ASSIGNMENT
Every entry below must be transcribed word for word, and the images must be left out.

Start of RECORDS FOR PROCESSING

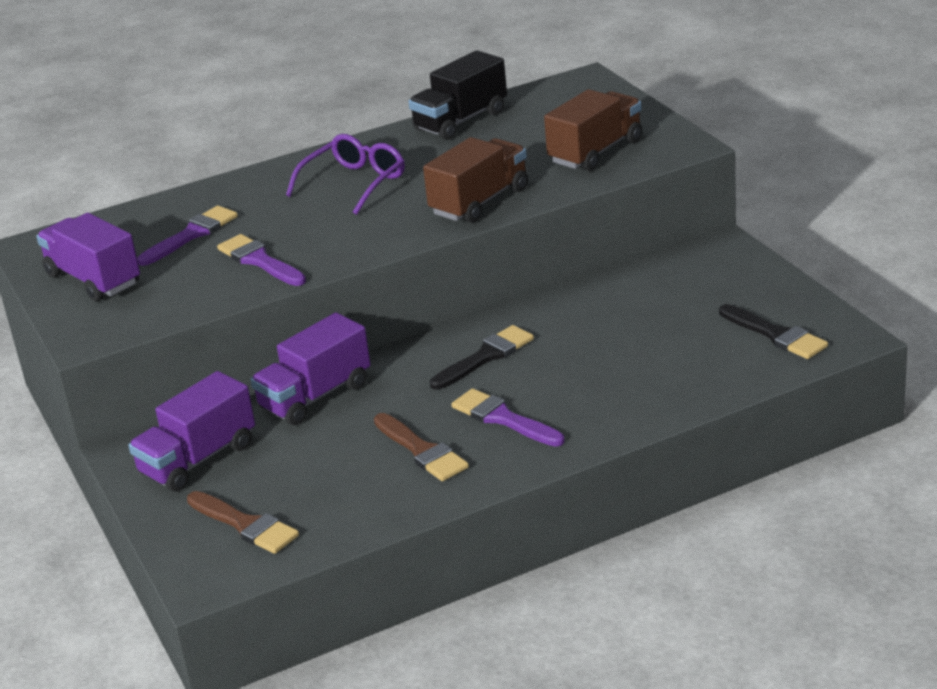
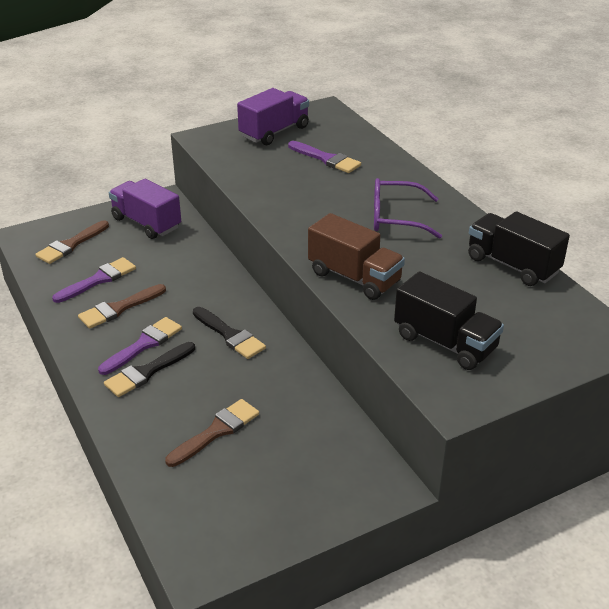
camera: 85 degrees right, 5 degrees up
(259, 261) = (282, 186): purple brush -> purple brush (98, 280)
(315, 396) = (202, 261): purple truck -> none
(354, 183) = (396, 218): purple glasses -> purple glasses turned 150 degrees clockwise
(596, 152) = (445, 343): brown truck -> black truck
(659, 348) = (216, 431): none -> brown brush
(776, 335) = (218, 511): black brush -> black brush (147, 372)

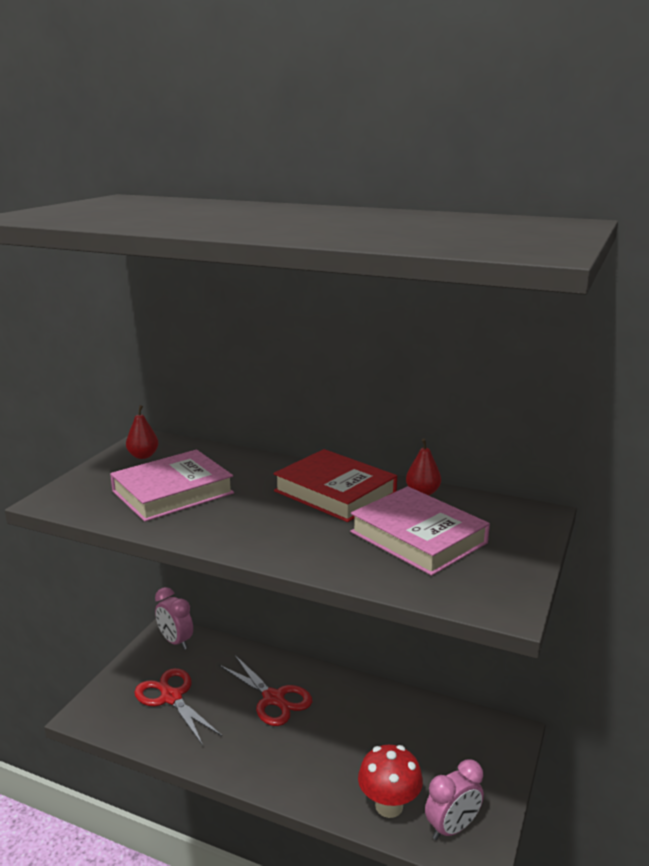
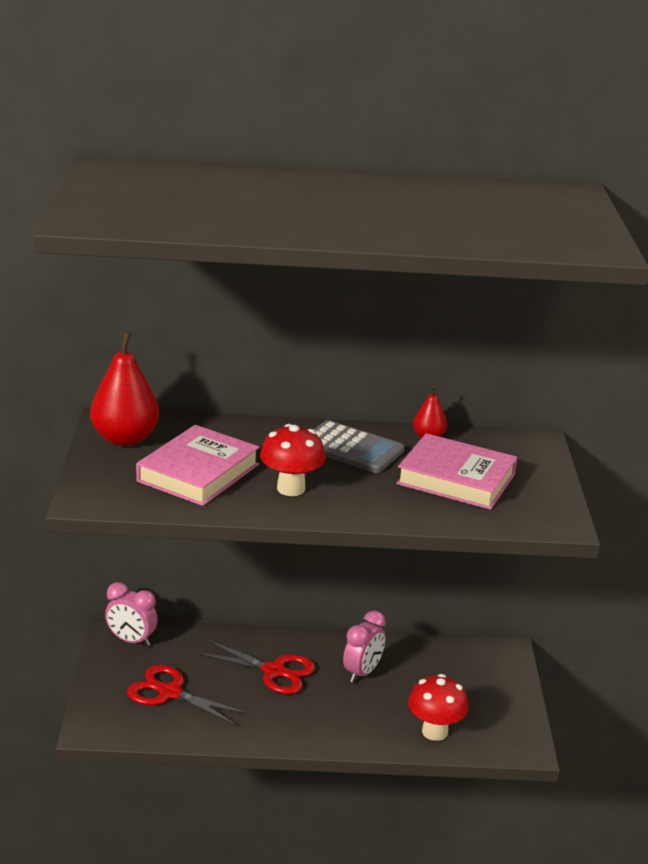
camera: 25 degrees left, 5 degrees up
(143, 456) = (125, 439): red pear -> red pear, size x1.95
(241, 519) = (291, 488): none -> red mushroom
(335, 492) = (351, 448): red book -> grey calculator
(452, 828) = (495, 734): pink clock -> pink clock (362, 673)

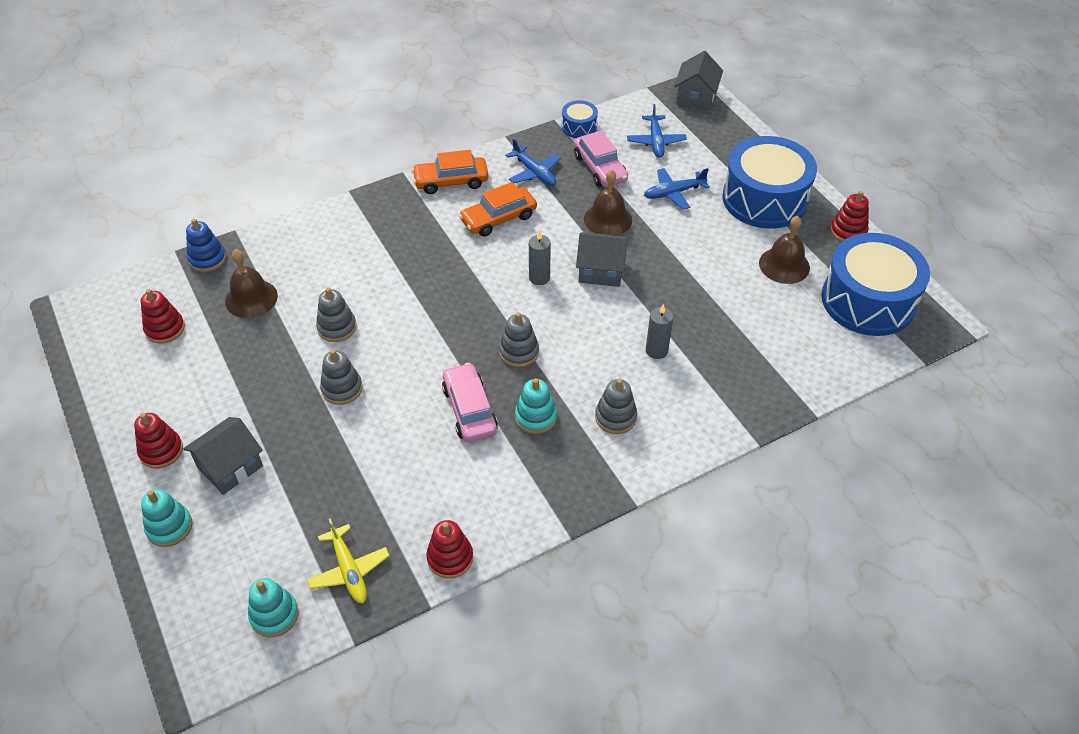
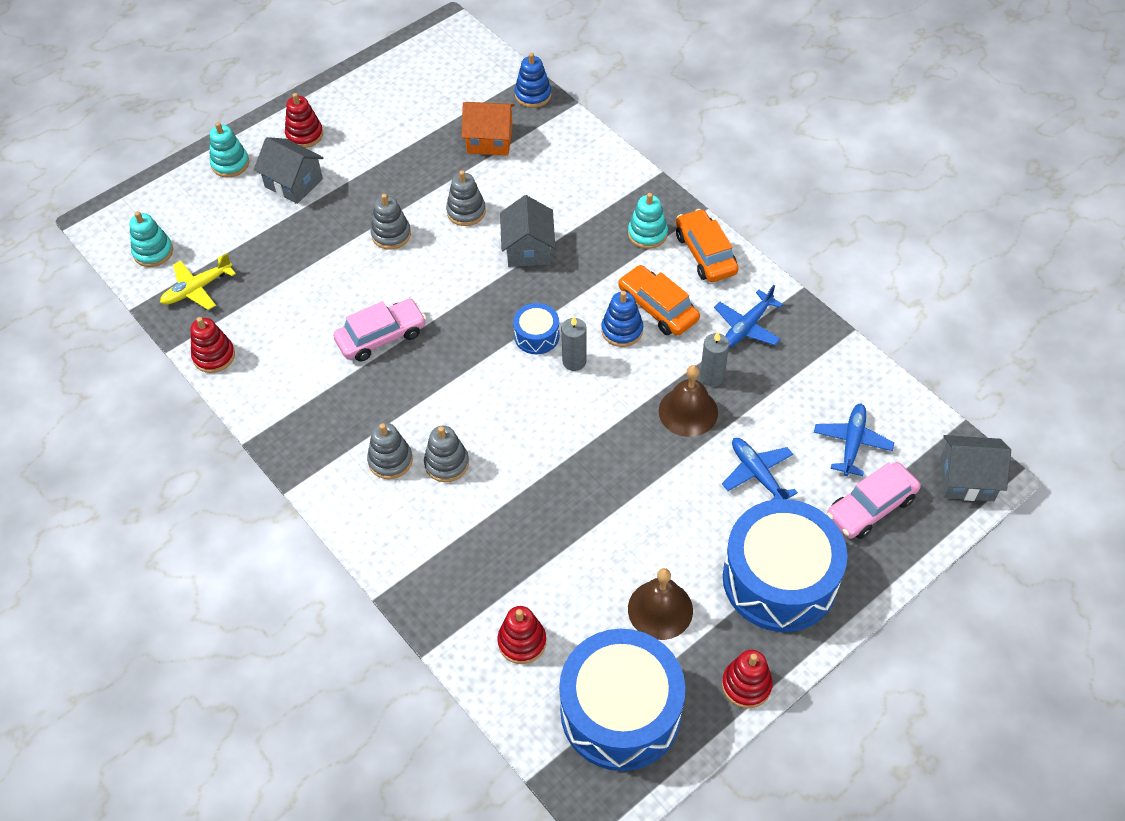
camera: 80 degrees right, 5 degrees up
(165, 329) = (439, 94): red stacking toy -> red stacking toy (522, 642)
(251, 298) = (489, 140): brown bell -> orange house
(515, 243) = (622, 330): none -> blue stacking toy
(519, 352) = (463, 362): grey stacking toy -> grey stacking toy (446, 463)
(535, 417) = (380, 392): turquoise stacking toy -> turquoise stacking toy (647, 234)
(579, 127) = (850, 357): blue drum -> blue drum (536, 336)
(600, 168) = (778, 390): pink car -> pink car (871, 507)
(601, 270) = (600, 417): grey house -> grey house (528, 249)
(655, 141) = (852, 443): blue plane -> blue plane turned 120 degrees clockwise
(656, 350) = (489, 486): grey candle -> grey candle (711, 377)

End of RECORDS FOR PROCESSING

SOLUTION FOR THIS EXERCISE
camera: 85 degrees right, 5 degrees up
(259, 261) = (282, 186): purple brush -> purple brush (98, 280)
(315, 396) = (202, 261): purple truck -> none
(354, 183) = (396, 218): purple glasses -> purple glasses turned 150 degrees clockwise
(596, 152) = (445, 343): brown truck -> black truck
(659, 348) = (216, 431): none -> brown brush
(776, 335) = (218, 511): black brush -> black brush (147, 372)

camera: 25 degrees left, 5 degrees up
(143, 456) = (125, 439): red pear -> red pear, size x1.95
(241, 519) = (291, 488): none -> red mushroom
(335, 492) = (351, 448): red book -> grey calculator
(452, 828) = (495, 734): pink clock -> pink clock (362, 673)

camera: 80 degrees right, 5 degrees up
(165, 329) = (439, 94): red stacking toy -> red stacking toy (522, 642)
(251, 298) = (489, 140): brown bell -> orange house
(515, 243) = (622, 330): none -> blue stacking toy
(519, 352) = (463, 362): grey stacking toy -> grey stacking toy (446, 463)
(535, 417) = (380, 392): turquoise stacking toy -> turquoise stacking toy (647, 234)
(579, 127) = (850, 357): blue drum -> blue drum (536, 336)
(600, 168) = (778, 390): pink car -> pink car (871, 507)
(601, 270) = (600, 417): grey house -> grey house (528, 249)
(655, 141) = (852, 443): blue plane -> blue plane turned 120 degrees clockwise
(656, 350) = (489, 486): grey candle -> grey candle (711, 377)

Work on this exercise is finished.